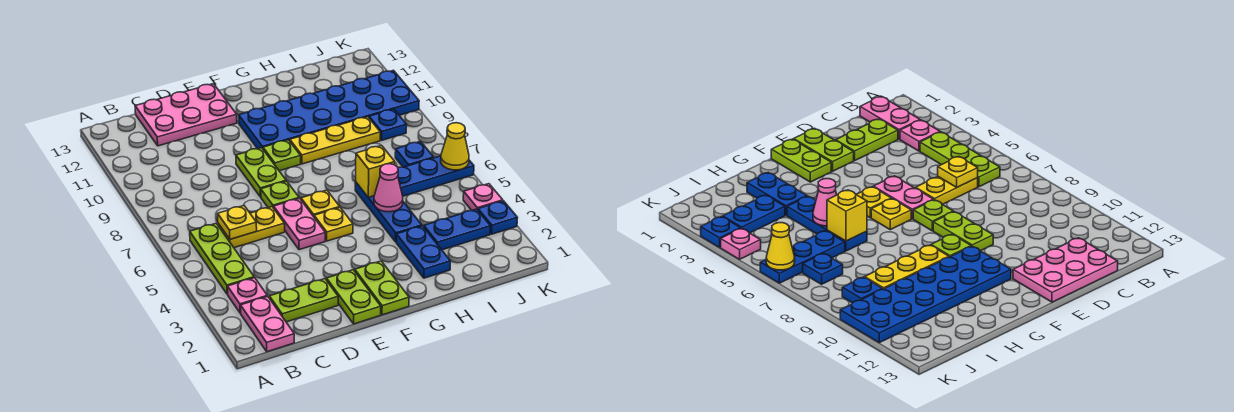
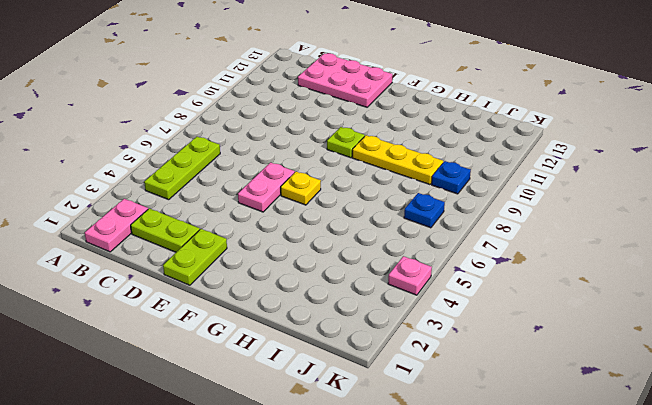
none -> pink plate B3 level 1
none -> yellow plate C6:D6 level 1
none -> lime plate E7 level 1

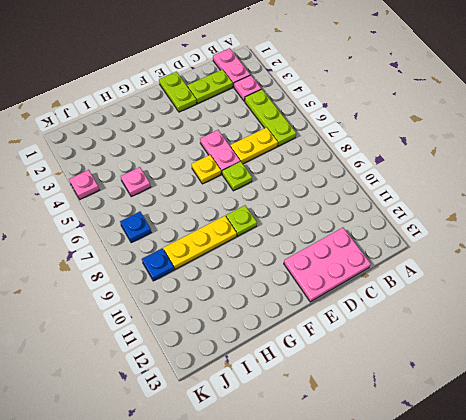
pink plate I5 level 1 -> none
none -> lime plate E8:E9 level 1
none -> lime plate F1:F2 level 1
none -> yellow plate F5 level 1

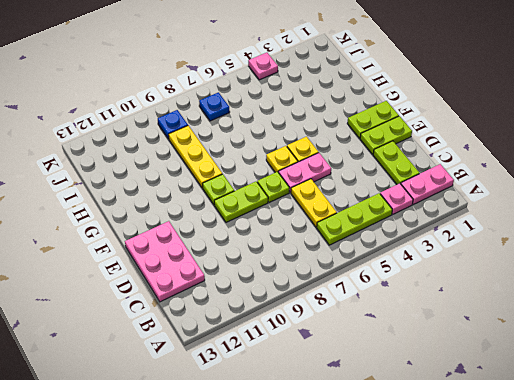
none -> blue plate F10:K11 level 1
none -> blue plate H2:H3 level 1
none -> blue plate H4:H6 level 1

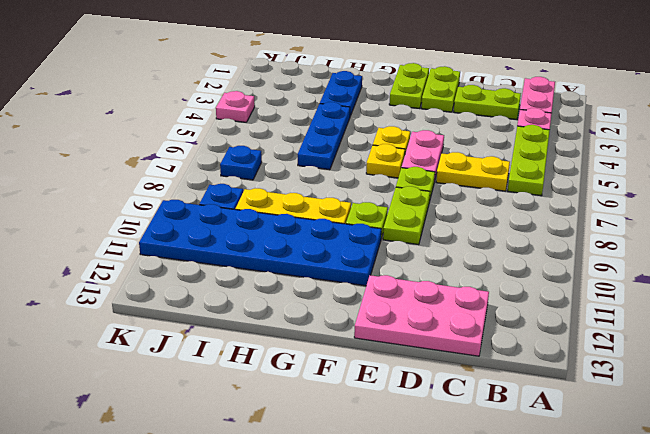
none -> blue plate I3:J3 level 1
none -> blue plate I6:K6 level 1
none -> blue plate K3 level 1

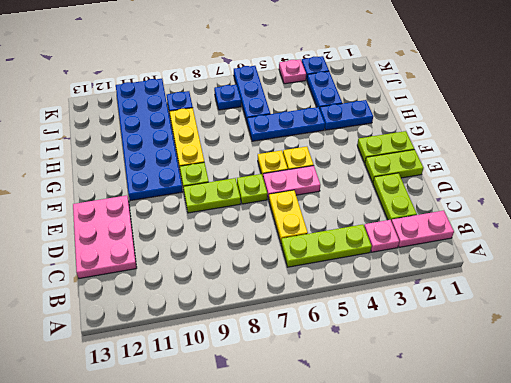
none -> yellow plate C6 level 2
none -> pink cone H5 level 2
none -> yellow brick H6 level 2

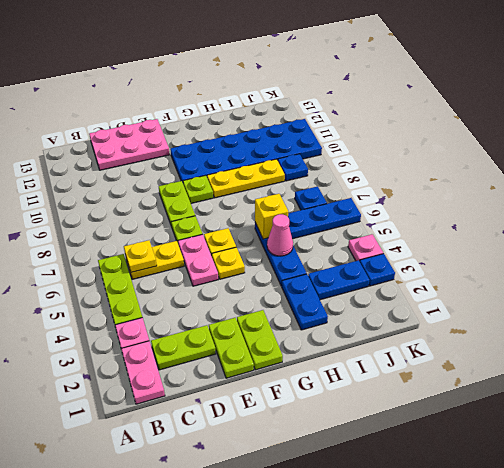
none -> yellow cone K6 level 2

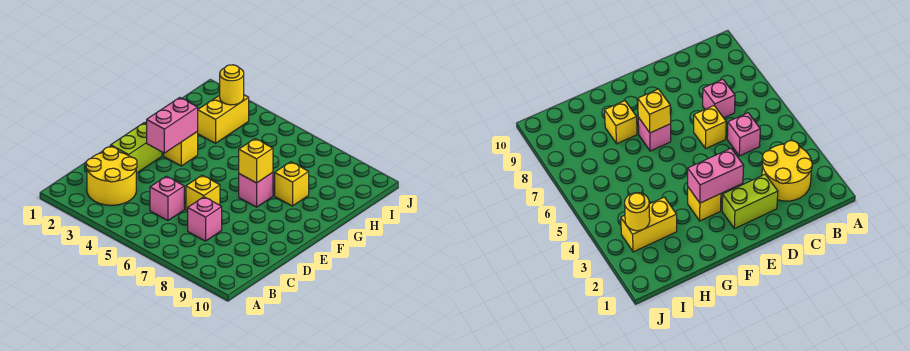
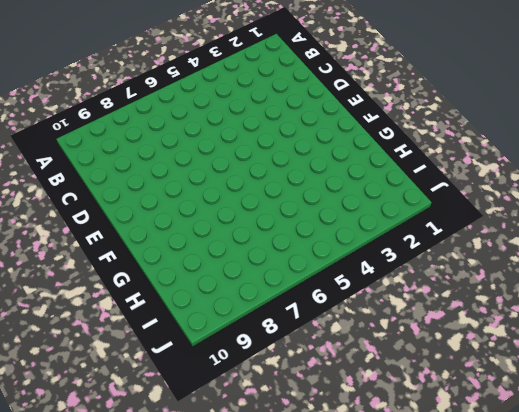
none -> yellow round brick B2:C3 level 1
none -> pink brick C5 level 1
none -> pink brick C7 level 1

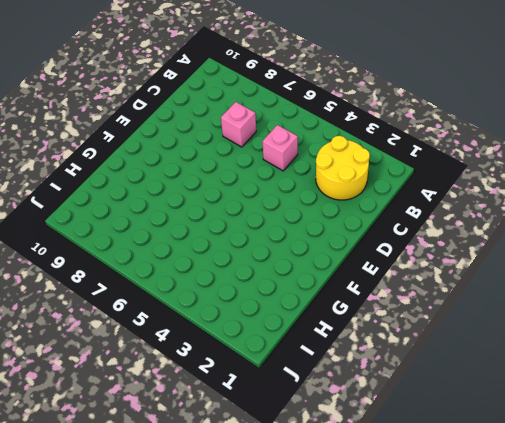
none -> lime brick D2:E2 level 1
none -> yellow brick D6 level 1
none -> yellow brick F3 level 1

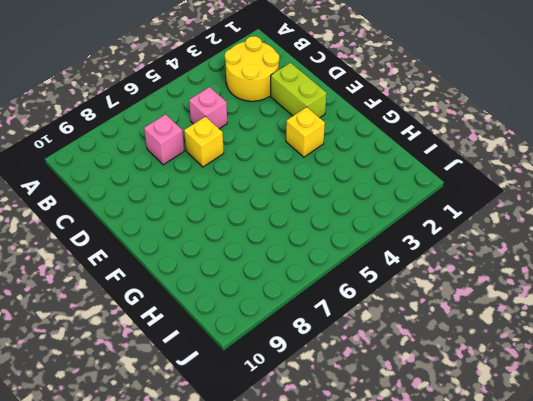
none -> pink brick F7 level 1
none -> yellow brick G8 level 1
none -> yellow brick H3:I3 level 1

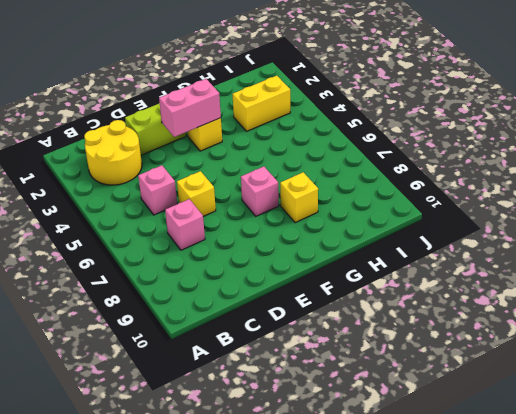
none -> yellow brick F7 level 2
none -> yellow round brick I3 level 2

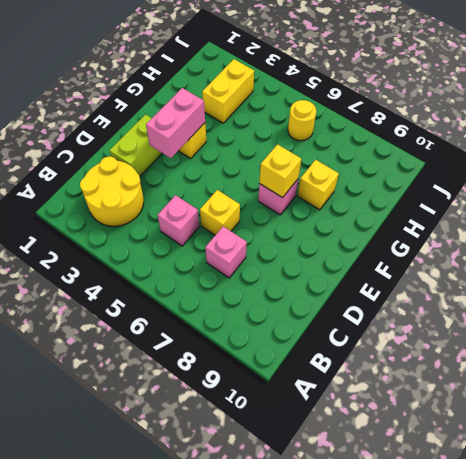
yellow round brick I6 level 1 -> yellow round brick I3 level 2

------------------------------------------------------------------------

▶ **Task**
In your copy, please omit the pictures and print every line of the records exactly.

▶ **Task answer**
none -> pink plate B3 level 1
none -> yellow plate C6:D6 level 1
none -> lime plate E7 level 1

pink plate I5 level 1 -> none
none -> lime plate E8:E9 level 1
none -> lime plate F1:F2 level 1
none -> yellow plate F5 level 1

none -> blue plate F10:K11 level 1
none -> blue plate H2:H3 level 1
none -> blue plate H4:H6 level 1

none -> blue plate I3:J3 level 1
none -> blue plate I6:K6 level 1
none -> blue plate K3 level 1

none -> yellow plate C6 level 2
none -> pink cone H5 level 2
none -> yellow brick H6 level 2

none -> yellow cone K6 level 2

none -> yellow round brick B2:C3 level 1
none -> pink brick C5 level 1
none -> pink brick C7 level 1

none -> lime brick D2:E2 level 1
none -> yellow brick D6 level 1
none -> yellow brick F3 level 1

none -> pink brick F7 level 1
none -> yellow brick G8 level 1
none -> yellow brick H3:I3 level 1

none -> yellow brick F7 level 2
none -> yellow round brick I3 level 2

yellow round brick I6 level 1 -> yellow round brick I3 level 2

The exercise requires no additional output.